§ Task requirements:
The answer must be a single number: the count of lines in these records that hold "size".

§ Data to use:
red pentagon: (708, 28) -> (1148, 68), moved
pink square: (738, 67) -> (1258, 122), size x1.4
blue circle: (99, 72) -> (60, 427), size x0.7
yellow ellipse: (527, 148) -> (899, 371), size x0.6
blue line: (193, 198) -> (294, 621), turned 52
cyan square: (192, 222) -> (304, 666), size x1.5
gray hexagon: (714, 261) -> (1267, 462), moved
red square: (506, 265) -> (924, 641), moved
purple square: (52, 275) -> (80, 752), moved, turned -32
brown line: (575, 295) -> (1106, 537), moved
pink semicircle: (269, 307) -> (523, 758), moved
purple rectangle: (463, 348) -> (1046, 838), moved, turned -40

§ Reply:
4